Your output should be the listing itself, repeated exactly.

·····

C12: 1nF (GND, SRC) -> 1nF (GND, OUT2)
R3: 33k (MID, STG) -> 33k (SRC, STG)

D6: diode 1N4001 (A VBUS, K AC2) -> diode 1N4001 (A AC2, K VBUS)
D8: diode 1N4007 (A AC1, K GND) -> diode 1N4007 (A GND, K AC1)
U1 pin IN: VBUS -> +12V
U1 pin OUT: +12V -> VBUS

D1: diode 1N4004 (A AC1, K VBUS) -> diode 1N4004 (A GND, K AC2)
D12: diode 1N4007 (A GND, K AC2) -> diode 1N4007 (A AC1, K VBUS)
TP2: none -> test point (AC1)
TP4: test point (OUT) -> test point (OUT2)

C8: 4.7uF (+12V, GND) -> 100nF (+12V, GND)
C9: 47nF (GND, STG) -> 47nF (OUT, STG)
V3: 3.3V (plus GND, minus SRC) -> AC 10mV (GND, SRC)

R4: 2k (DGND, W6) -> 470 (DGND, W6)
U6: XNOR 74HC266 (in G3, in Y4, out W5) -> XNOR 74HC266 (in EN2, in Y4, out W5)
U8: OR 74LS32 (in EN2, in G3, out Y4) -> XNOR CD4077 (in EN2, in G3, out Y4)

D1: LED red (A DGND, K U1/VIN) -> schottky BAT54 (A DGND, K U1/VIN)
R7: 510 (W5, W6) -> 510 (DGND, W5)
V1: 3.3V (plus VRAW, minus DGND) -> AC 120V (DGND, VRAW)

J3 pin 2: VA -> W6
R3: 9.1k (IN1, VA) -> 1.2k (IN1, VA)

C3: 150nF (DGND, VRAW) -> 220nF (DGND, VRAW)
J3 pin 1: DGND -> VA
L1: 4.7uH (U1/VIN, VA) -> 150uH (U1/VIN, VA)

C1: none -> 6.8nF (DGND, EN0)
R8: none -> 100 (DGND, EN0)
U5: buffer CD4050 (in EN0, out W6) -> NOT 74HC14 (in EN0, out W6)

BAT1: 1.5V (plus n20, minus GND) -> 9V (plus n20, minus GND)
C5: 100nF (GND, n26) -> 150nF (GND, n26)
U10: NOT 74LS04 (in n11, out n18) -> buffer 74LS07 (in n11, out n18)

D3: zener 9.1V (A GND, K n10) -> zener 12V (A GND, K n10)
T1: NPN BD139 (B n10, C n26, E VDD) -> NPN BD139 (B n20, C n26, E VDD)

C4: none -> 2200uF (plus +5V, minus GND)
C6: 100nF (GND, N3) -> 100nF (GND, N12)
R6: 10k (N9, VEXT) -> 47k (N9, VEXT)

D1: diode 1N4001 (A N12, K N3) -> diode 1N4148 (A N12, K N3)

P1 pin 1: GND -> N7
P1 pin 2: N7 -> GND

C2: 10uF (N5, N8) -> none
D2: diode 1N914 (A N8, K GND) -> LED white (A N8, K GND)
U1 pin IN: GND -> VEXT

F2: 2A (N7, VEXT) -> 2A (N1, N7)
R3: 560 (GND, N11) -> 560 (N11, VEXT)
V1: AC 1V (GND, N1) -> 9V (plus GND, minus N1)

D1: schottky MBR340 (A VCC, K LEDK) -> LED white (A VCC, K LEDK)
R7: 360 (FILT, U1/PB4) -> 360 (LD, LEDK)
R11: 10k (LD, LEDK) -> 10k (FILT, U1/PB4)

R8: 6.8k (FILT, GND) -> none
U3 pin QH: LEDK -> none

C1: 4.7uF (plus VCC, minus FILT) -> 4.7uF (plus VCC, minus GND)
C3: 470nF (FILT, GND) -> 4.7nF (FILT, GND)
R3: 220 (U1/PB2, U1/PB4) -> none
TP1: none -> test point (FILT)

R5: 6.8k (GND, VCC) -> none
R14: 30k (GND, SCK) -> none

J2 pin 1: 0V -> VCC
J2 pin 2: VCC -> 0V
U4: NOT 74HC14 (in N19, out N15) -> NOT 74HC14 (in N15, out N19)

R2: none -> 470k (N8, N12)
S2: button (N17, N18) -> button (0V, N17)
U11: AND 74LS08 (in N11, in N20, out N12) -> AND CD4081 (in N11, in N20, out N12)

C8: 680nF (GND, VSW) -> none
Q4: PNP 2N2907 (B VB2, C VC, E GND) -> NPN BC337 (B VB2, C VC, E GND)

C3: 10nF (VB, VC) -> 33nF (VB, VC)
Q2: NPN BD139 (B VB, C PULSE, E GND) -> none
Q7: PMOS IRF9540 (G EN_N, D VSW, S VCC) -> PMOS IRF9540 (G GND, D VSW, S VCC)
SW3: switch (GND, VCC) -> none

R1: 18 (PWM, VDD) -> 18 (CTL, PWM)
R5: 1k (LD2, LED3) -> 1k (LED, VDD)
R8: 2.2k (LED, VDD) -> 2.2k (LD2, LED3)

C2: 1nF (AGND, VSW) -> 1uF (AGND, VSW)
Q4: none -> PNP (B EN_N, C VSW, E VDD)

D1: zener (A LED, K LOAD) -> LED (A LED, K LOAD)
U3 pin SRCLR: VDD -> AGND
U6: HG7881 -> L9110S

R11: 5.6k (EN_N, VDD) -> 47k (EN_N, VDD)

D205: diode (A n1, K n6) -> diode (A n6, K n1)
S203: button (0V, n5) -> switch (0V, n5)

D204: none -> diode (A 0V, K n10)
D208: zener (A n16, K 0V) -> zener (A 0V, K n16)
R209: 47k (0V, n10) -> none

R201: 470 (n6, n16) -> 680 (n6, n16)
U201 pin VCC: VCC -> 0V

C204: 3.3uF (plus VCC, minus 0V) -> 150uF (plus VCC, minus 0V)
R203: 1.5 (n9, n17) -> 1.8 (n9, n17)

·····

▶ RESPONSE TO THIS TASK
C12: 1nF (GND, SRC) -> 1nF (GND, OUT2)
R3: 33k (MID, STG) -> 33k (SRC, STG)

D6: diode 1N4001 (A VBUS, K AC2) -> diode 1N4001 (A AC2, K VBUS)
D8: diode 1N4007 (A AC1, K GND) -> diode 1N4007 (A GND, K AC1)
U1 pin IN: VBUS -> +12V
U1 pin OUT: +12V -> VBUS

D1: diode 1N4004 (A AC1, K VBUS) -> diode 1N4004 (A GND, K AC2)
D12: diode 1N4007 (A GND, K AC2) -> diode 1N4007 (A AC1, K VBUS)
TP2: none -> test point (AC1)
TP4: test point (OUT) -> test point (OUT2)

C8: 4.7uF (+12V, GND) -> 100nF (+12V, GND)
C9: 47nF (GND, STG) -> 47nF (OUT, STG)
V3: 3.3V (plus GND, minus SRC) -> AC 10mV (GND, SRC)

R4: 2k (DGND, W6) -> 470 (DGND, W6)
U6: XNOR 74HC266 (in G3, in Y4, out W5) -> XNOR 74HC266 (in EN2, in Y4, out W5)
U8: OR 74LS32 (in EN2, in G3, out Y4) -> XNOR CD4077 (in EN2, in G3, out Y4)

D1: LED red (A DGND, K U1/VIN) -> schottky BAT54 (A DGND, K U1/VIN)
R7: 510 (W5, W6) -> 510 (DGND, W5)
V1: 3.3V (plus VRAW, minus DGND) -> AC 120V (DGND, VRAW)

J3 pin 2: VA -> W6
R3: 9.1k (IN1, VA) -> 1.2k (IN1, VA)

C3: 150nF (DGND, VRAW) -> 220nF (DGND, VRAW)
J3 pin 1: DGND -> VA
L1: 4.7uH (U1/VIN, VA) -> 150uH (U1/VIN, VA)

C1: none -> 6.8nF (DGND, EN0)
R8: none -> 100 (DGND, EN0)
U5: buffer CD4050 (in EN0, out W6) -> NOT 74HC14 (in EN0, out W6)

BAT1: 1.5V (plus n20, minus GND) -> 9V (plus n20, minus GND)
C5: 100nF (GND, n26) -> 150nF (GND, n26)
U10: NOT 74LS04 (in n11, out n18) -> buffer 74LS07 (in n11, out n18)

D3: zener 9.1V (A GND, K n10) -> zener 12V (A GND, K n10)
T1: NPN BD139 (B n10, C n26, E VDD) -> NPN BD139 (B n20, C n26, E VDD)

C4: none -> 2200uF (plus +5V, minus GND)
C6: 100nF (GND, N3) -> 100nF (GND, N12)
R6: 10k (N9, VEXT) -> 47k (N9, VEXT)

D1: diode 1N4001 (A N12, K N3) -> diode 1N4148 (A N12, K N3)

P1 pin 1: GND -> N7
P1 pin 2: N7 -> GND

C2: 10uF (N5, N8) -> none
D2: diode 1N914 (A N8, K GND) -> LED white (A N8, K GND)
U1 pin IN: GND -> VEXT

F2: 2A (N7, VEXT) -> 2A (N1, N7)
R3: 560 (GND, N11) -> 560 (N11, VEXT)
V1: AC 1V (GND, N1) -> 9V (plus GND, minus N1)

D1: schottky MBR340 (A VCC, K LEDK) -> LED white (A VCC, K LEDK)
R7: 360 (FILT, U1/PB4) -> 360 (LD, LEDK)
R11: 10k (LD, LEDK) -> 10k (FILT, U1/PB4)

R8: 6.8k (FILT, GND) -> none
U3 pin QH: LEDK -> none

C1: 4.7uF (plus VCC, minus FILT) -> 4.7uF (plus VCC, minus GND)
C3: 470nF (FILT, GND) -> 4.7nF (FILT, GND)
R3: 220 (U1/PB2, U1/PB4) -> none
TP1: none -> test point (FILT)

R5: 6.8k (GND, VCC) -> none
R14: 30k (GND, SCK) -> none

J2 pin 1: 0V -> VCC
J2 pin 2: VCC -> 0V
U4: NOT 74HC14 (in N19, out N15) -> NOT 74HC14 (in N15, out N19)

R2: none -> 470k (N8, N12)
S2: button (N17, N18) -> button (0V, N17)
U11: AND 74LS08 (in N11, in N20, out N12) -> AND CD4081 (in N11, in N20, out N12)

C8: 680nF (GND, VSW) -> none
Q4: PNP 2N2907 (B VB2, C VC, E GND) -> NPN BC337 (B VB2, C VC, E GND)

C3: 10nF (VB, VC) -> 33nF (VB, VC)
Q2: NPN BD139 (B VB, C PULSE, E GND) -> none
Q7: PMOS IRF9540 (G EN_N, D VSW, S VCC) -> PMOS IRF9540 (G GND, D VSW, S VCC)
SW3: switch (GND, VCC) -> none

R1: 18 (PWM, VDD) -> 18 (CTL, PWM)
R5: 1k (LD2, LED3) -> 1k (LED, VDD)
R8: 2.2k (LED, VDD) -> 2.2k (LD2, LED3)

C2: 1nF (AGND, VSW) -> 1uF (AGND, VSW)
Q4: none -> PNP (B EN_N, C VSW, E VDD)

D1: zener (A LED, K LOAD) -> LED (A LED, K LOAD)
U3 pin SRCLR: VDD -> AGND
U6: HG7881 -> L9110S

R11: 5.6k (EN_N, VDD) -> 47k (EN_N, VDD)

D205: diode (A n1, K n6) -> diode (A n6, K n1)
S203: button (0V, n5) -> switch (0V, n5)

D204: none -> diode (A 0V, K n10)
D208: zener (A n16, K 0V) -> zener (A 0V, K n16)
R209: 47k (0V, n10) -> none

R201: 470 (n6, n16) -> 680 (n6, n16)
U201 pin VCC: VCC -> 0V

C204: 3.3uF (plus VCC, minus 0V) -> 150uF (plus VCC, minus 0V)
R203: 1.5 (n9, n17) -> 1.8 (n9, n17)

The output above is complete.